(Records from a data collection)
▬▬▬▬▬▬▬▬▬▬

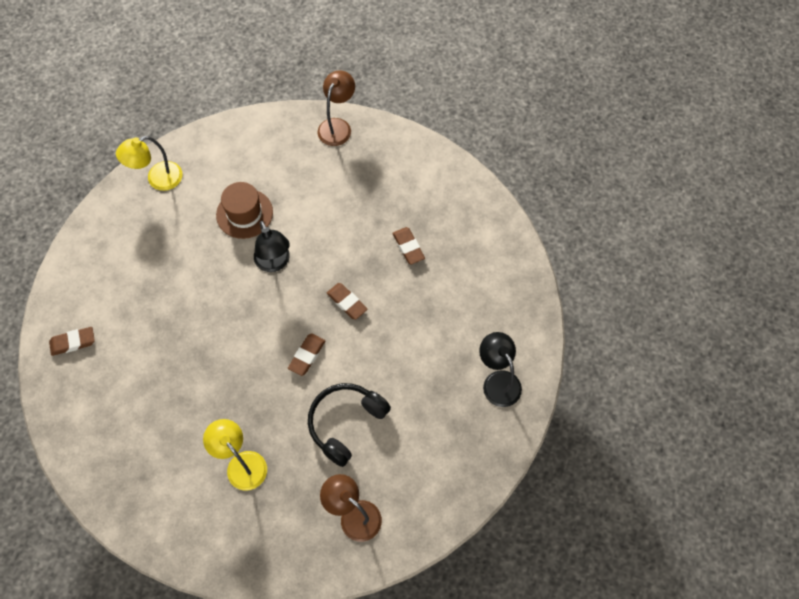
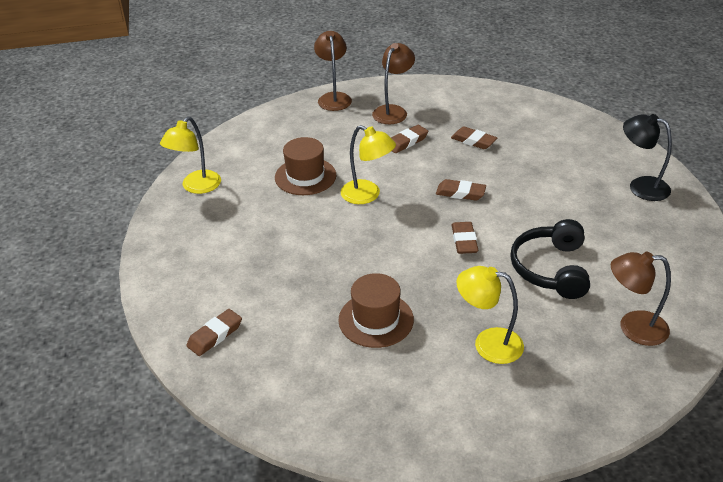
camera: 30 degrees left, 25 degrees down
(184, 394) = (376, 320): none -> brown hat
(274, 263) = (367, 195): black lamp -> yellow lamp
(353, 217) = (406, 142): none -> brown eraser
(373, 171) = (393, 111): none -> brown lamp

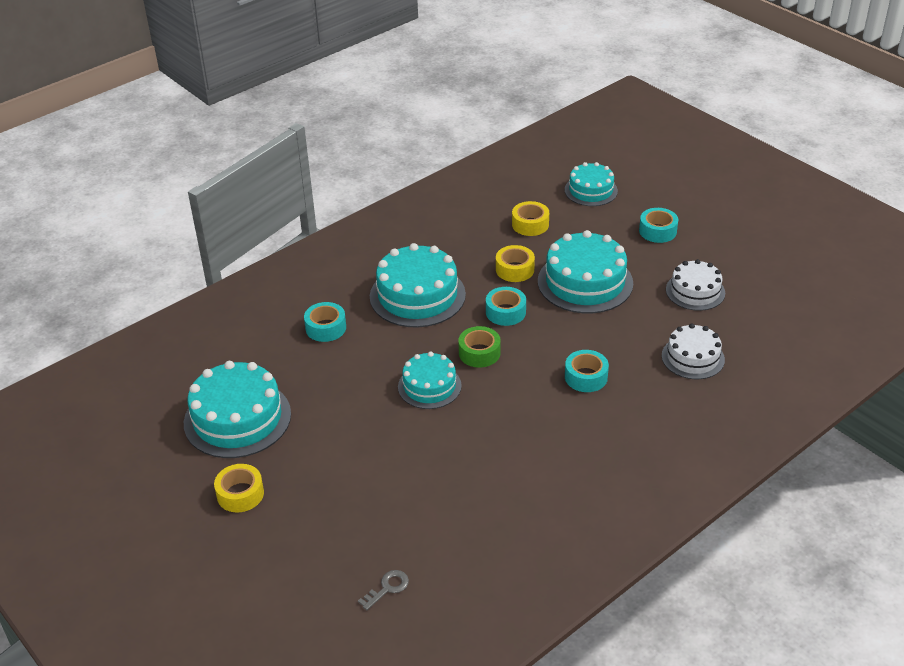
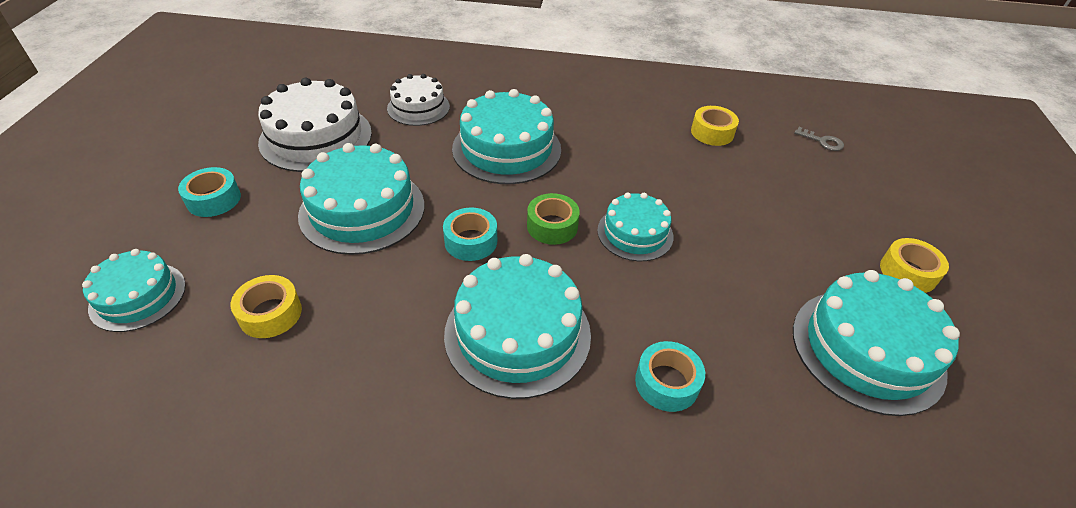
camera: 135 degrees left, 5 degrees up
(387, 588) = (822, 141): grey key -> grey key turned 150 degrees counterclockwise
(514, 269) = (386, 275): yellow tape -> yellow tape (712, 132)
(586, 377) = (506, 149): turquoise tape -> turquoise cake
(695, 291) = (316, 137): white cake -> white cake, size x1.64

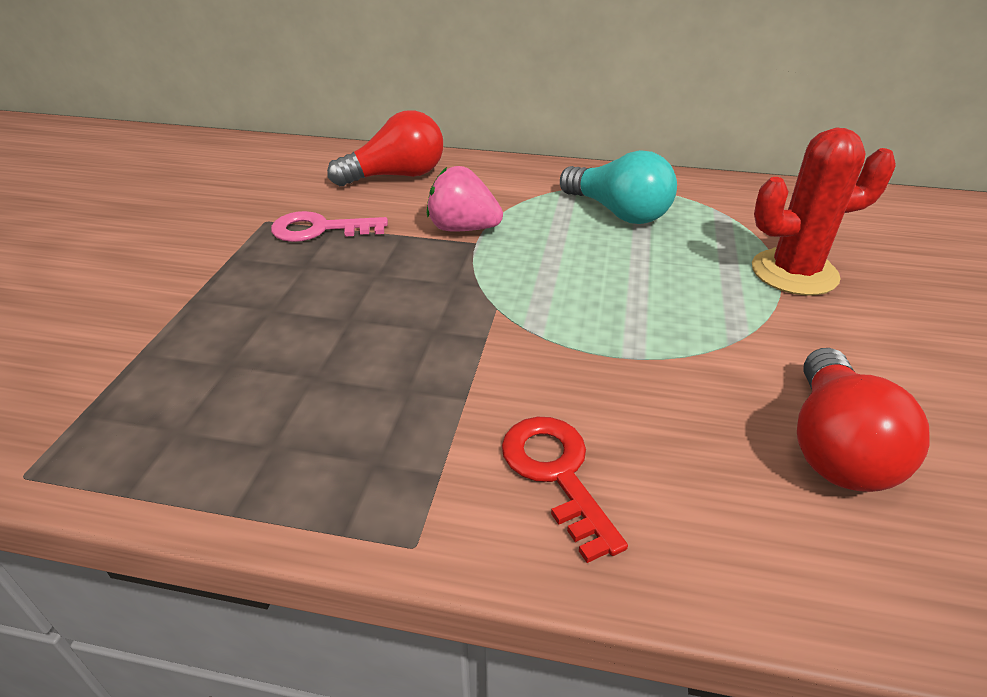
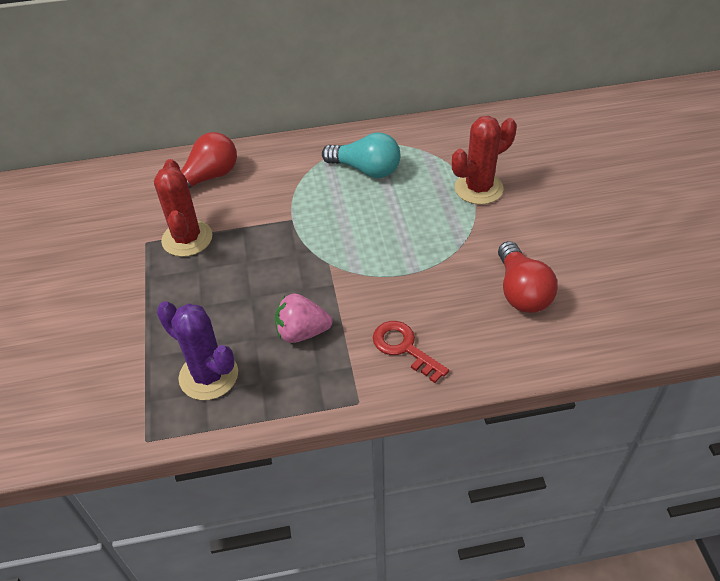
camera: 20 degrees left, 10 degrees up
(201, 408) = (208, 375): none -> purple cactus
(319, 229) = (187, 239): pink key -> red cactus
(463, 229) = (278, 211): pink strawberry -> pink strawberry (302, 332)

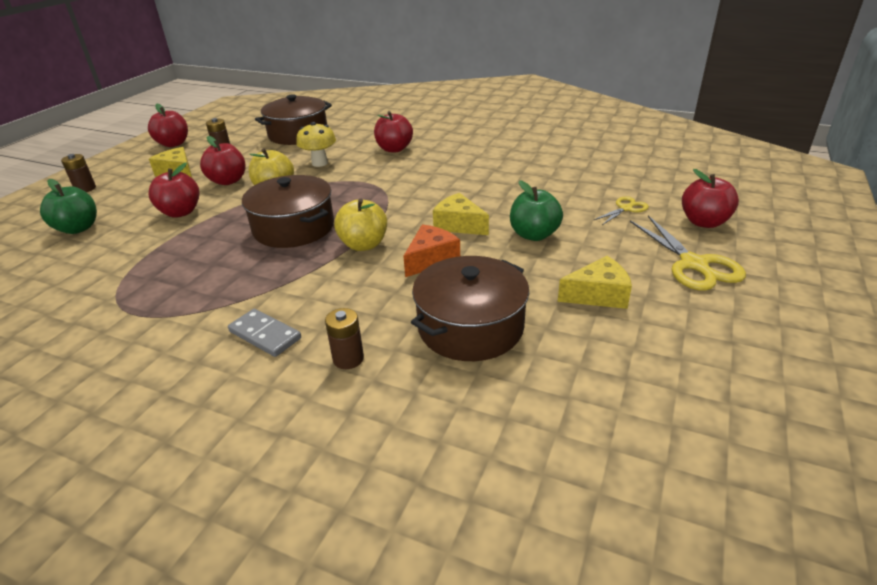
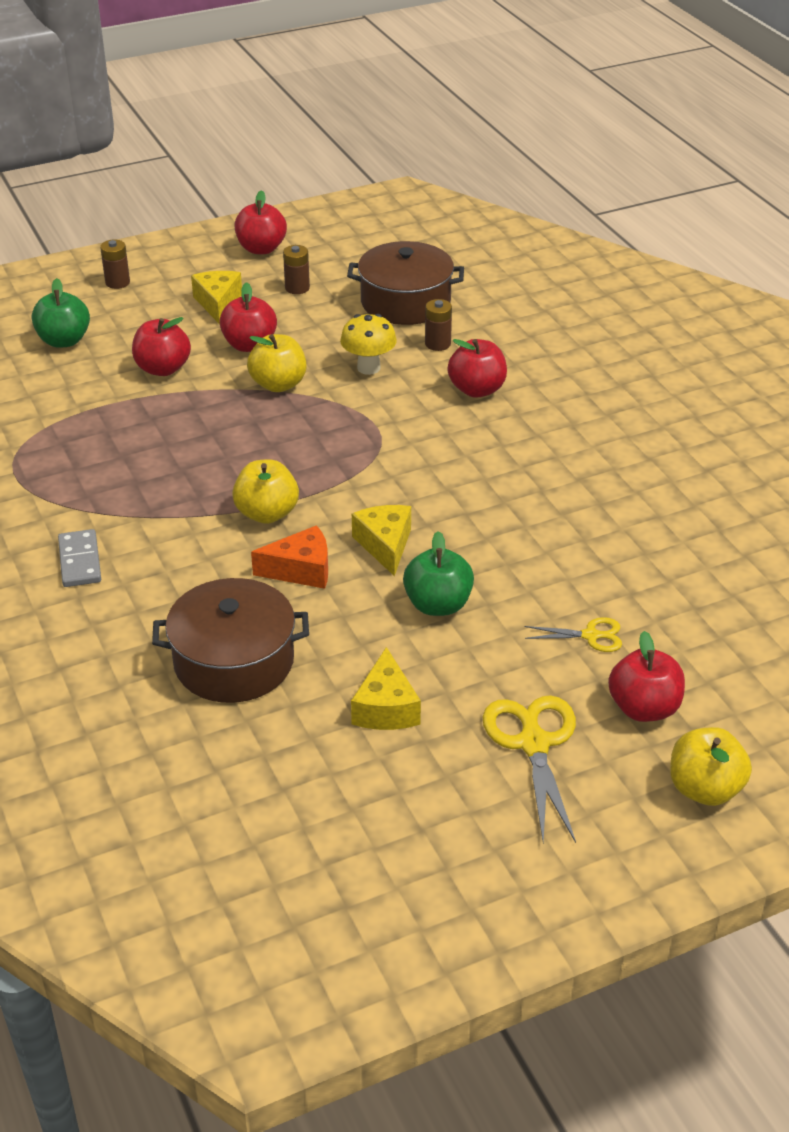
camera: 40 degrees right, 5 degrees up
(294, 228) = (234, 452): brown pot -> none
(348, 359) = (110, 625): brown battery -> brown battery (437, 344)
(598, 295) = (386, 708): yellow cheese -> yellow cheese turned 60 degrees clockwise
(694, 264) = (533, 743): yellow scissors -> yellow scissors turned 150 degrees clockwise
(791, 237) = (704, 789): none -> yellow apple

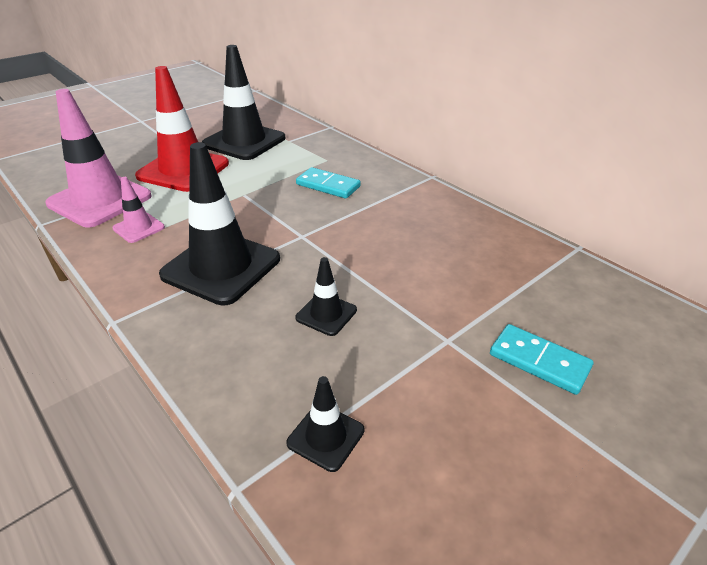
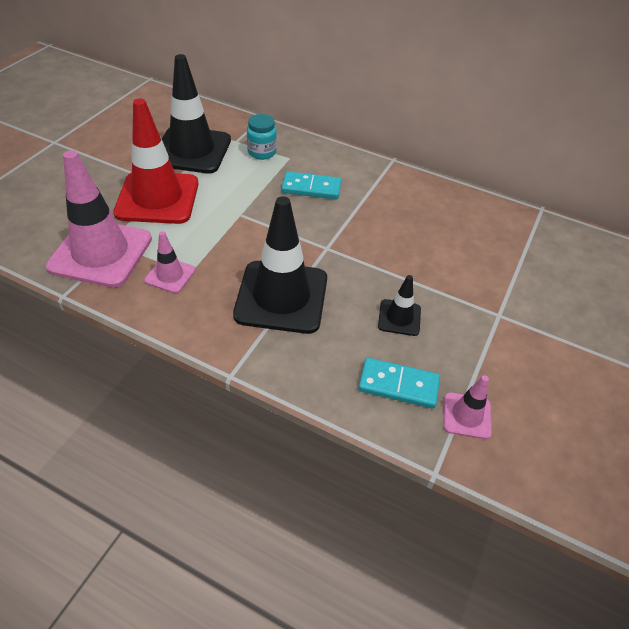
camera: 25 degrees left, 10 degrees up
(305, 152) = (262, 152): none -> turquoise jar
(326, 436) = (467, 415): black traffic cone -> pink traffic cone
(539, 361) = (566, 314): turquoise domino -> turquoise domino (398, 385)

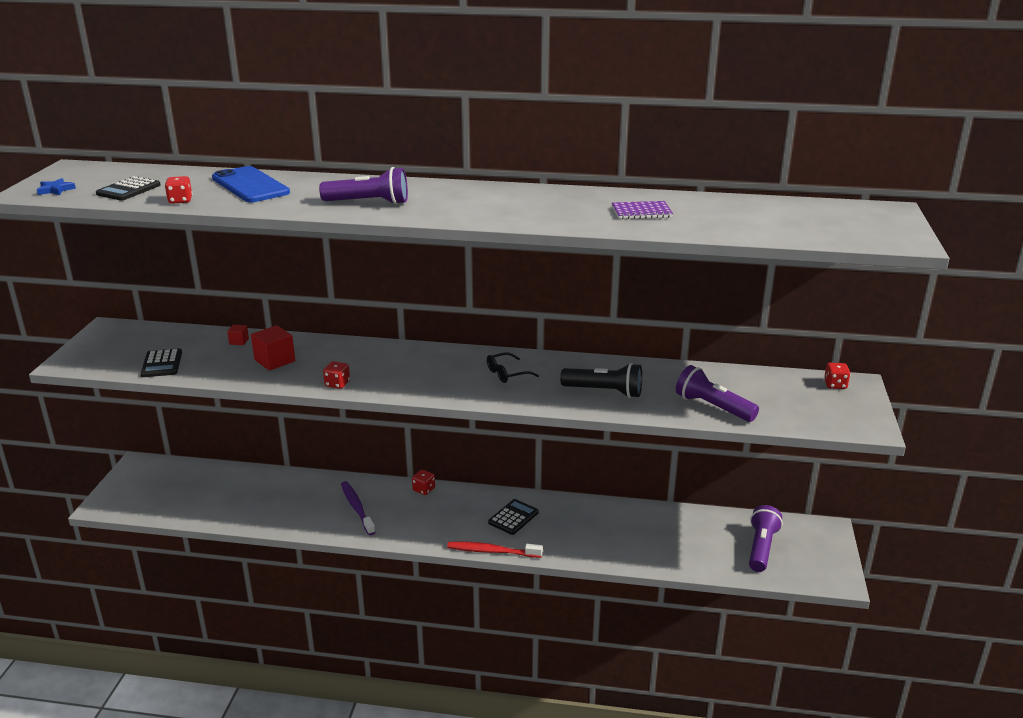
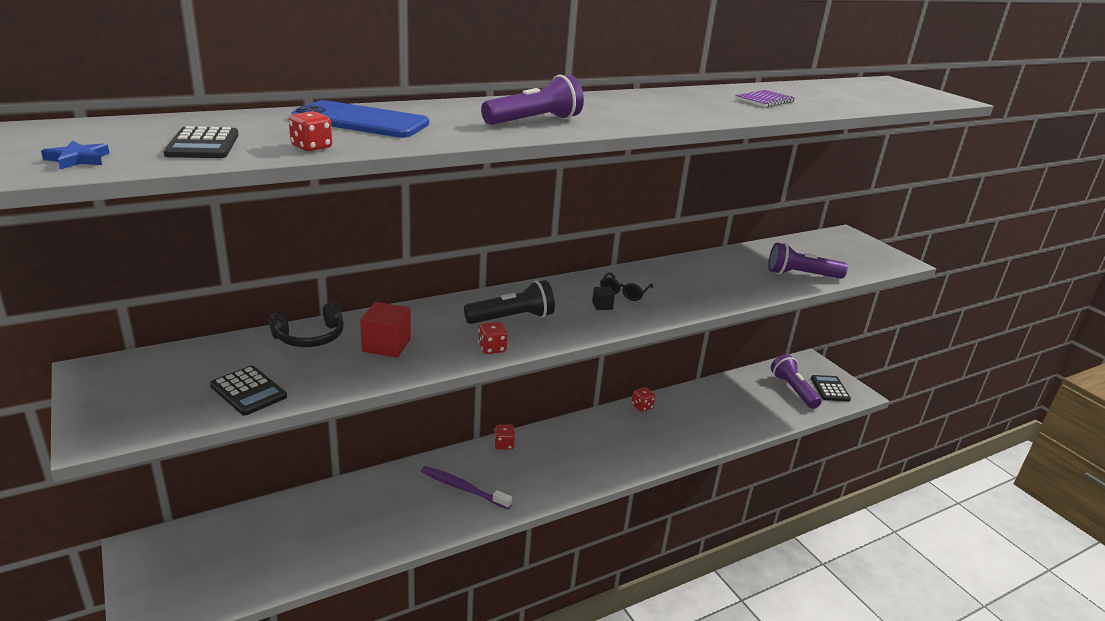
camera: 40 degrees left, 0 degrees up
(239, 341) = (310, 337): red cube -> black headphones
(470, 378) = (602, 305): none -> black cube
(492, 551) = (628, 475): red toothbrush -> none
(513, 517) = (608, 438): black calculator -> black calculator (830, 389)
(604, 392) = (717, 285): black flashlight -> black flashlight (512, 318)
(835, 385) = (838, 238): red dice -> red dice (642, 406)

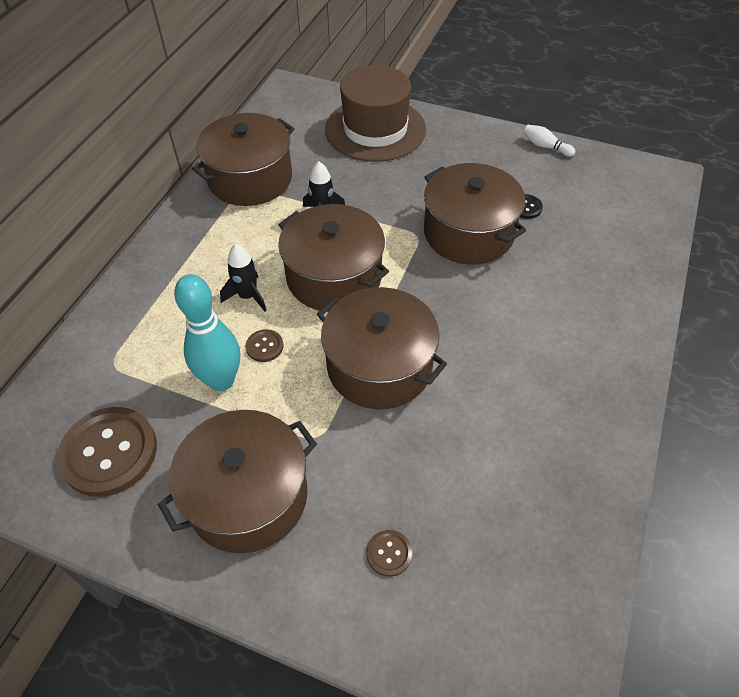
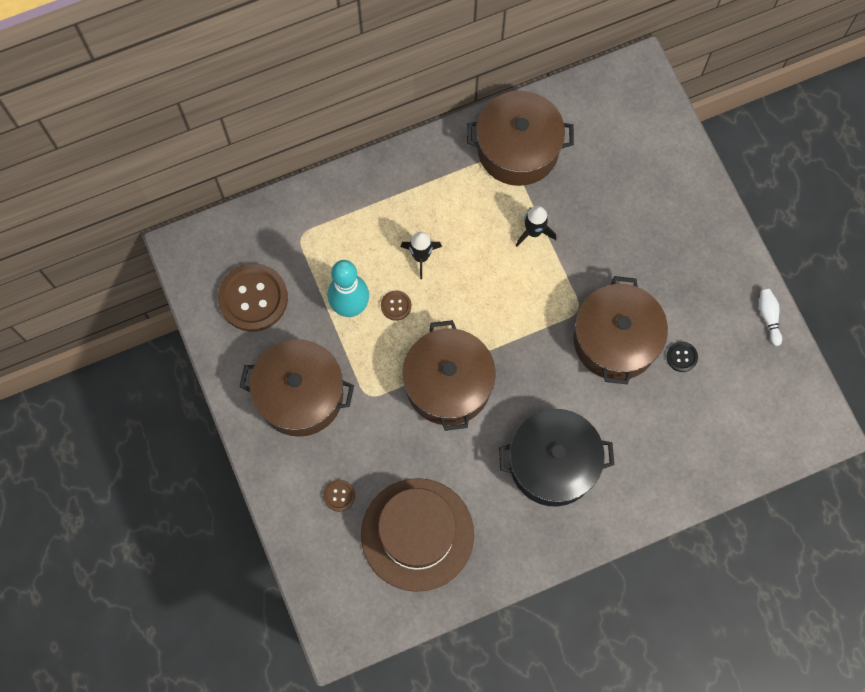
camera: 45 degrees right, 20 degrees up
(334, 277) = (488, 292): brown pot -> none
(375, 129) = (659, 180): brown hat -> brown hat (417, 534)
(535, 349) = (553, 463): none -> black pot

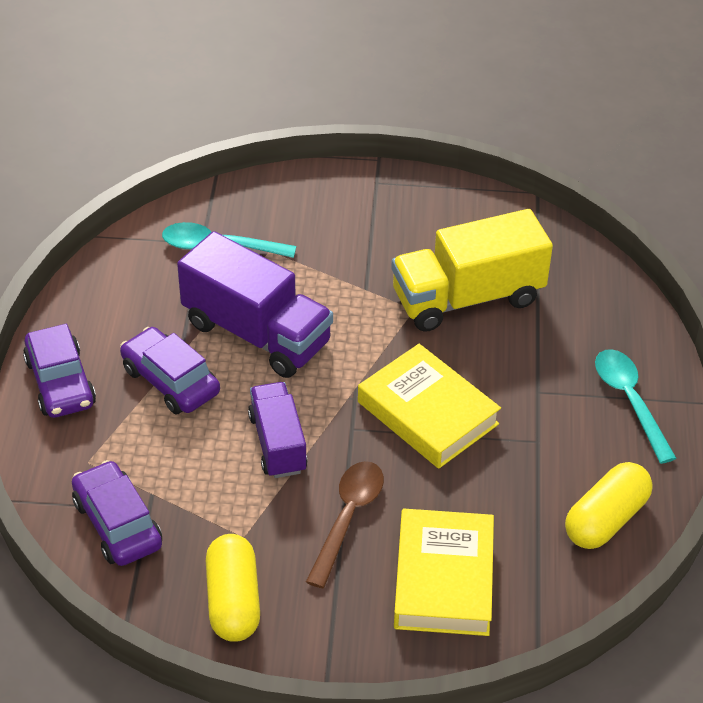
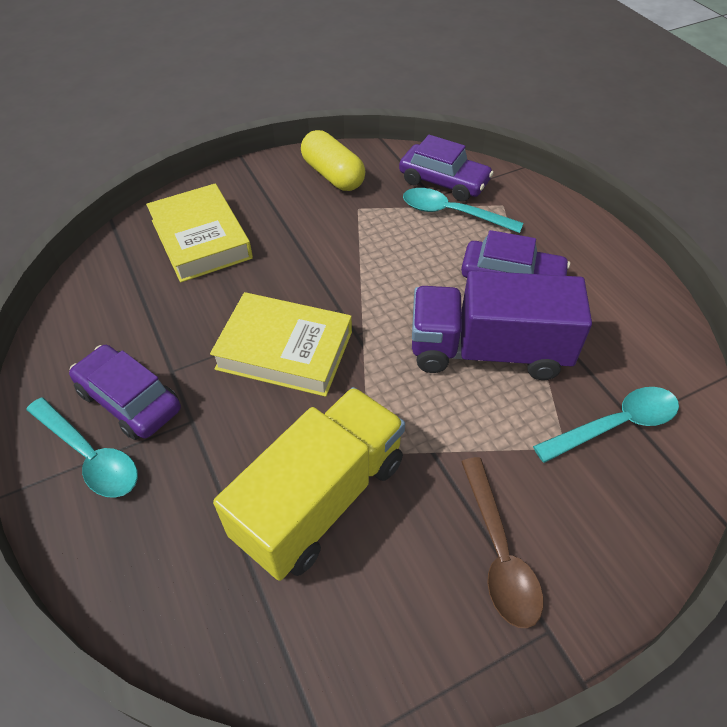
camera: 150 degrees right, 5 degrees up
(60, 382) = (584, 242): purple car -> purple car (129, 400)
(151, 478) = (452, 213): none -> turquoise spoon
(278, 443) = (387, 272): purple truck -> none
(348, 518) = (295, 246): brown spoon -> brown spoon (499, 552)
(606, 519) = (85, 330): yellow capsule -> none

▬▬▬▬▬▬▬▬▬▬

Retype only the lines above from the one with "camera: 25 degrees left, 10 degrees up" through the one with "(375, 129) = (659, 180): brown", exactly and with both ends. Images stay out.

• Answer section:
camera: 25 degrees left, 10 degrees up
(305, 152) = (262, 152): none -> turquoise jar
(326, 436) = (467, 415): black traffic cone -> pink traffic cone
(539, 361) = (566, 314): turquoise domino -> turquoise domino (398, 385)

camera: 40 degrees left, 0 degrees up
(239, 341) = (310, 337): red cube -> black headphones
(470, 378) = (602, 305): none -> black cube
(492, 551) = (628, 475): red toothbrush -> none
(513, 517) = (608, 438): black calculator -> black calculator (830, 389)
(604, 392) = (717, 285): black flashlight -> black flashlight (512, 318)
(835, 385) = (838, 238): red dice -> red dice (642, 406)

camera: 45 degrees right, 20 degrees up
(334, 277) = (488, 292): brown pot -> none
(375, 129) = (659, 180): brown hat -> brown hat (417, 534)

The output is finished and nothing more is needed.